● **Exercise directions**
Please rewrite these lines, changing "semicircle" to "half-circle" and leaving everything else the same.

● **Task inputs**
# # # # #

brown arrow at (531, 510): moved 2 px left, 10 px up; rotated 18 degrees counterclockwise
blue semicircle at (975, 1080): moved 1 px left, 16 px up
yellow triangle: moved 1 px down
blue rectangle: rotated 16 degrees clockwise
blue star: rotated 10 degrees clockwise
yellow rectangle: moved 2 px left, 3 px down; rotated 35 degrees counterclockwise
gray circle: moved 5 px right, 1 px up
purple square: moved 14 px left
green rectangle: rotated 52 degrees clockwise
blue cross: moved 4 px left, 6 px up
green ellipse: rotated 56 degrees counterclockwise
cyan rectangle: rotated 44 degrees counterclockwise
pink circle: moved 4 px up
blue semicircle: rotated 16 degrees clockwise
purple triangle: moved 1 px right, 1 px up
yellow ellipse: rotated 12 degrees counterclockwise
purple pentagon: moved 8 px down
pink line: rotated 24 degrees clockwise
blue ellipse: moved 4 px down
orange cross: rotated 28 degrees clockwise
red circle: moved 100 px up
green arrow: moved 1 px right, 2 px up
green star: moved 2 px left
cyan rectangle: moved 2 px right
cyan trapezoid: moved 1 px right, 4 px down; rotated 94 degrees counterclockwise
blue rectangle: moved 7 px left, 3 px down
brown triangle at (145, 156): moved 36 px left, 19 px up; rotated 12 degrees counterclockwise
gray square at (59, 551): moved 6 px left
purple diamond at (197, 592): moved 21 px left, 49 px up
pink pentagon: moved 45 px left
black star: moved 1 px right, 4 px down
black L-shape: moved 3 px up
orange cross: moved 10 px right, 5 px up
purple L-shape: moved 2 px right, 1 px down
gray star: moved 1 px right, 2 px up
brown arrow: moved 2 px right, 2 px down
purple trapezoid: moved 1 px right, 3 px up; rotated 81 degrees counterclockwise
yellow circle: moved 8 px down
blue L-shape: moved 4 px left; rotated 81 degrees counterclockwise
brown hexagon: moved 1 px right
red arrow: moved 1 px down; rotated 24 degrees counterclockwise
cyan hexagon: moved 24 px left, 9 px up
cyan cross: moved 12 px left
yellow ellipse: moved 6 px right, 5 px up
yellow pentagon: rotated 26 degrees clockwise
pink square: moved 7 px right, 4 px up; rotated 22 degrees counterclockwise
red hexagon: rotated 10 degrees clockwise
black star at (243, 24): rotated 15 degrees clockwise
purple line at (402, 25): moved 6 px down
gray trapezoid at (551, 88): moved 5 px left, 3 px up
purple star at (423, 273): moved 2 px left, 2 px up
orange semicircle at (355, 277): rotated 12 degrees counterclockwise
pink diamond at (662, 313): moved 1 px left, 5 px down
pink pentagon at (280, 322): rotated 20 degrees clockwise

# # # # #

● **The output**
brown arrow at (531, 510): moved 2 px left, 10 px up; rotated 18 degrees counterclockwise
blue half-circle at (975, 1080): moved 1 px left, 16 px up
yellow triangle: moved 1 px down
blue rectangle: rotated 16 degrees clockwise
blue star: rotated 10 degrees clockwise
yellow rectangle: moved 2 px left, 3 px down; rotated 35 degrees counterclockwise
gray circle: moved 5 px right, 1 px up
purple square: moved 14 px left
green rectangle: rotated 52 degrees clockwise
blue cross: moved 4 px left, 6 px up
green ellipse: rotated 56 degrees counterclockwise
cyan rectangle: rotated 44 degrees counterclockwise
pink circle: moved 4 px up
blue half-circle: rotated 16 degrees clockwise
purple triangle: moved 1 px right, 1 px up
yellow ellipse: rotated 12 degrees counterclockwise
purple pentagon: moved 8 px down
pink line: rotated 24 degrees clockwise
blue ellipse: moved 4 px down
orange cross: rotated 28 degrees clockwise
red circle: moved 100 px up
green arrow: moved 1 px right, 2 px up
green star: moved 2 px left
cyan rectangle: moved 2 px right
cyan trapezoid: moved 1 px right, 4 px down; rotated 94 degrees counterclockwise
blue rectangle: moved 7 px left, 3 px down
brown triangle at (145, 156): moved 36 px left, 19 px up; rotated 12 degrees counterclockwise
gray square at (59, 551): moved 6 px left
purple diamond at (197, 592): moved 21 px left, 49 px up
pink pentagon: moved 45 px left
black star: moved 1 px right, 4 px down
black L-shape: moved 3 px up
orange cross: moved 10 px right, 5 px up
purple L-shape: moved 2 px right, 1 px down
gray star: moved 1 px right, 2 px up
brown arrow: moved 2 px right, 2 px down
purple trapezoid: moved 1 px right, 3 px up; rotated 81 degrees counterclockwise
yellow circle: moved 8 px down
blue L-shape: moved 4 px left; rotated 81 degrees counterclockwise
brown hexagon: moved 1 px right
red arrow: moved 1 px down; rotated 24 degrees counterclockwise
cyan hexagon: moved 24 px left, 9 px up
cyan cross: moved 12 px left
yellow ellipse: moved 6 px right, 5 px up
yellow pentagon: rotated 26 degrees clockwise
pink square: moved 7 px right, 4 px up; rotated 22 degrees counterclockwise
red hexagon: rotated 10 degrees clockwise
black star at (243, 24): rotated 15 degrees clockwise
purple line at (402, 25): moved 6 px down
gray trapezoid at (551, 88): moved 5 px left, 3 px up
purple star at (423, 273): moved 2 px left, 2 px up
orange half-circle at (355, 277): rotated 12 degrees counterclockwise
pink diamond at (662, 313): moved 1 px left, 5 px down
pink pentagon at (280, 322): rotated 20 degrees clockwise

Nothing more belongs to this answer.